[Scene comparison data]
•••••

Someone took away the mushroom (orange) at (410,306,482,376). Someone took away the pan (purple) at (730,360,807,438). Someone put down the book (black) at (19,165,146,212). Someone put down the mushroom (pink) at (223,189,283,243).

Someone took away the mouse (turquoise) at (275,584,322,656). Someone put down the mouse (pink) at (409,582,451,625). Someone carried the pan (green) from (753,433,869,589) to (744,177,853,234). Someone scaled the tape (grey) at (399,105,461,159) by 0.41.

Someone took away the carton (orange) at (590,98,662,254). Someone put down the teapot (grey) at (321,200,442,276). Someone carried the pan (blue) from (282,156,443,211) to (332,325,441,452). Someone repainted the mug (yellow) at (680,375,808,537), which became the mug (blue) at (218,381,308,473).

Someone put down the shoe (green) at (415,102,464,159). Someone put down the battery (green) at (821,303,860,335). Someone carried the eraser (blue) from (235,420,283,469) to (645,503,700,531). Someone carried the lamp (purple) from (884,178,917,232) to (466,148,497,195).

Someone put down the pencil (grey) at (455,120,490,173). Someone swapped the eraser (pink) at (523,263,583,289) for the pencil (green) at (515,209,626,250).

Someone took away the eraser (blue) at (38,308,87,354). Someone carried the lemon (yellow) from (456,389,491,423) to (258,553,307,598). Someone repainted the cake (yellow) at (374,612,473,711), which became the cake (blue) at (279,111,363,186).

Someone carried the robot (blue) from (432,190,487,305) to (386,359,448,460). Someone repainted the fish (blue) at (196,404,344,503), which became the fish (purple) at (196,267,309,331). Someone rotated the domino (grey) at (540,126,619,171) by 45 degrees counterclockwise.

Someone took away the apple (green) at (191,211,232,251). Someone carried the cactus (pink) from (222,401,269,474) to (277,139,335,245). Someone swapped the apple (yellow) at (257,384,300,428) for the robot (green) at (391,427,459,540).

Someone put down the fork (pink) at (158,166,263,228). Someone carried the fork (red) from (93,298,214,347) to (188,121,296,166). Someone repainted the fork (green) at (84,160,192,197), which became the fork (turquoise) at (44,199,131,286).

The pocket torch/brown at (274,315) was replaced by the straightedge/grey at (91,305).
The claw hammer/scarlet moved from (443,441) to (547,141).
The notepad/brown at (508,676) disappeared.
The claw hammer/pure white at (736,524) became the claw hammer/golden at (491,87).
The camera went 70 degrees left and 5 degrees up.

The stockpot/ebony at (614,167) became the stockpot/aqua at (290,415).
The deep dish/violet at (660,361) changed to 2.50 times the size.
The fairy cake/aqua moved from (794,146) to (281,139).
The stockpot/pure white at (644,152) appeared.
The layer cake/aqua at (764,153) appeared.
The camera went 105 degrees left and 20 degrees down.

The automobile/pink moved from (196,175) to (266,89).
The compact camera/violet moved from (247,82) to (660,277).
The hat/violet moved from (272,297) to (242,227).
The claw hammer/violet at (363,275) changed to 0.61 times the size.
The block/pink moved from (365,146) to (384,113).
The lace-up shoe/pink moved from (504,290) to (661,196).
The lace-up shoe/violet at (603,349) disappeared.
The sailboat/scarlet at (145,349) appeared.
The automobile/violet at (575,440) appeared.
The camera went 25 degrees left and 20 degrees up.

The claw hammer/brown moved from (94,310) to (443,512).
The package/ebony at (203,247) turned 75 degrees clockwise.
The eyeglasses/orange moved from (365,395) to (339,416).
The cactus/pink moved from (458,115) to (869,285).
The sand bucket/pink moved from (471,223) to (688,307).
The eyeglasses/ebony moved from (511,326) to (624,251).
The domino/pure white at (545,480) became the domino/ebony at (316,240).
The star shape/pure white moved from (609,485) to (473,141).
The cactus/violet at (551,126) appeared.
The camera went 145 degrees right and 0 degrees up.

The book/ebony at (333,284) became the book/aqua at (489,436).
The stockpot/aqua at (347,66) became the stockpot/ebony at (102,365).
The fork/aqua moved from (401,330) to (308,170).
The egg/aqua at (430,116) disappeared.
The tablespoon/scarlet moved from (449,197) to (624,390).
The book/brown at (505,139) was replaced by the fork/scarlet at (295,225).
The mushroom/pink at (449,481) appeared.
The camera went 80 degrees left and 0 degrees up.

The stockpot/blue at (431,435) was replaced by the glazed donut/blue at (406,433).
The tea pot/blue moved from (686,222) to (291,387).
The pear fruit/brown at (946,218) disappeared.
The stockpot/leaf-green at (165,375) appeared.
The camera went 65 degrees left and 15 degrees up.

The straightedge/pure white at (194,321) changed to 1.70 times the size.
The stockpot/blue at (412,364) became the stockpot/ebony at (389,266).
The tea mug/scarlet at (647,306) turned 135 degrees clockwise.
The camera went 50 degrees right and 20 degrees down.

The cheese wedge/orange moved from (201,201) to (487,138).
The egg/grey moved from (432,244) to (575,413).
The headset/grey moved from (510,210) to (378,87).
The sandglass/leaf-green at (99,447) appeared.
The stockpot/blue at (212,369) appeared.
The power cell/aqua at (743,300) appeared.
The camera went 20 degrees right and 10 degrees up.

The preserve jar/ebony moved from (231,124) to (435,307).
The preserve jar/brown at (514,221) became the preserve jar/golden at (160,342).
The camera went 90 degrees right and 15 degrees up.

•••••

▶ _Work to complete_
Set down all of the records shown above once more, exactly.

▶ _Result of the exercise_
Someone took away the mushroom (orange) at (410,306,482,376). Someone took away the pan (purple) at (730,360,807,438). Someone put down the book (black) at (19,165,146,212). Someone put down the mushroom (pink) at (223,189,283,243).

Someone took away the mouse (turquoise) at (275,584,322,656). Someone put down the mouse (pink) at (409,582,451,625). Someone carried the pan (green) from (753,433,869,589) to (744,177,853,234). Someone scaled the tape (grey) at (399,105,461,159) by 0.41.

Someone took away the carton (orange) at (590,98,662,254). Someone put down the teapot (grey) at (321,200,442,276). Someone carried the pan (blue) from (282,156,443,211) to (332,325,441,452). Someone repainted the mug (yellow) at (680,375,808,537), which became the mug (blue) at (218,381,308,473).

Someone put down the shoe (green) at (415,102,464,159). Someone put down the battery (green) at (821,303,860,335). Someone carried the eraser (blue) from (235,420,283,469) to (645,503,700,531). Someone carried the lamp (purple) from (884,178,917,232) to (466,148,497,195).

Someone put down the pencil (grey) at (455,120,490,173). Someone swapped the eraser (pink) at (523,263,583,289) for the pencil (green) at (515,209,626,250).

Someone took away the eraser (blue) at (38,308,87,354). Someone carried the lemon (yellow) from (456,389,491,423) to (258,553,307,598). Someone repainted the cake (yellow) at (374,612,473,711), which became the cake (blue) at (279,111,363,186).

Someone carried the robot (blue) from (432,190,487,305) to (386,359,448,460). Someone repainted the fish (blue) at (196,404,344,503), which became the fish (purple) at (196,267,309,331). Someone rotated the domino (grey) at (540,126,619,171) by 45 degrees counterclockwise.

Someone took away the apple (green) at (191,211,232,251). Someone carried the cactus (pink) from (222,401,269,474) to (277,139,335,245). Someone swapped the apple (yellow) at (257,384,300,428) for the robot (green) at (391,427,459,540).

Someone put down the fork (pink) at (158,166,263,228). Someone carried the fork (red) from (93,298,214,347) to (188,121,296,166). Someone repainted the fork (green) at (84,160,192,197), which became the fork (turquoise) at (44,199,131,286).

The pocket torch/brown at (274,315) was replaced by the straightedge/grey at (91,305).
The claw hammer/scarlet moved from (443,441) to (547,141).
The notepad/brown at (508,676) disappeared.
The claw hammer/pure white at (736,524) became the claw hammer/golden at (491,87).
The camera went 70 degrees left and 5 degrees up.

The stockpot/ebony at (614,167) became the stockpot/aqua at (290,415).
The deep dish/violet at (660,361) changed to 2.50 times the size.
The fairy cake/aqua moved from (794,146) to (281,139).
The stockpot/pure white at (644,152) appeared.
The layer cake/aqua at (764,153) appeared.
The camera went 105 degrees left and 20 degrees down.

The automobile/pink moved from (196,175) to (266,89).
The compact camera/violet moved from (247,82) to (660,277).
The hat/violet moved from (272,297) to (242,227).
The claw hammer/violet at (363,275) changed to 0.61 times the size.
The block/pink moved from (365,146) to (384,113).
The lace-up shoe/pink moved from (504,290) to (661,196).
The lace-up shoe/violet at (603,349) disappeared.
The sailboat/scarlet at (145,349) appeared.
The automobile/violet at (575,440) appeared.
The camera went 25 degrees left and 20 degrees up.

The claw hammer/brown moved from (94,310) to (443,512).
The package/ebony at (203,247) turned 75 degrees clockwise.
The eyeglasses/orange moved from (365,395) to (339,416).
The cactus/pink moved from (458,115) to (869,285).
The sand bucket/pink moved from (471,223) to (688,307).
The eyeglasses/ebony moved from (511,326) to (624,251).
The domino/pure white at (545,480) became the domino/ebony at (316,240).
The star shape/pure white moved from (609,485) to (473,141).
The cactus/violet at (551,126) appeared.
The camera went 145 degrees right and 0 degrees up.

The book/ebony at (333,284) became the book/aqua at (489,436).
The stockpot/aqua at (347,66) became the stockpot/ebony at (102,365).
The fork/aqua moved from (401,330) to (308,170).
The egg/aqua at (430,116) disappeared.
The tablespoon/scarlet moved from (449,197) to (624,390).
The book/brown at (505,139) was replaced by the fork/scarlet at (295,225).
The mushroom/pink at (449,481) appeared.
The camera went 80 degrees left and 0 degrees up.

The stockpot/blue at (431,435) was replaced by the glazed donut/blue at (406,433).
The tea pot/blue moved from (686,222) to (291,387).
The pear fruit/brown at (946,218) disappeared.
The stockpot/leaf-green at (165,375) appeared.
The camera went 65 degrees left and 15 degrees up.

The straightedge/pure white at (194,321) changed to 1.70 times the size.
The stockpot/blue at (412,364) became the stockpot/ebony at (389,266).
The tea mug/scarlet at (647,306) turned 135 degrees clockwise.
The camera went 50 degrees right and 20 degrees down.

The cheese wedge/orange moved from (201,201) to (487,138).
The egg/grey moved from (432,244) to (575,413).
The headset/grey moved from (510,210) to (378,87).
The sandglass/leaf-green at (99,447) appeared.
The stockpot/blue at (212,369) appeared.
The power cell/aqua at (743,300) appeared.
The camera went 20 degrees right and 10 degrees up.

The preserve jar/ebony moved from (231,124) to (435,307).
The preserve jar/brown at (514,221) became the preserve jar/golden at (160,342).
The camera went 90 degrees right and 15 degrees up.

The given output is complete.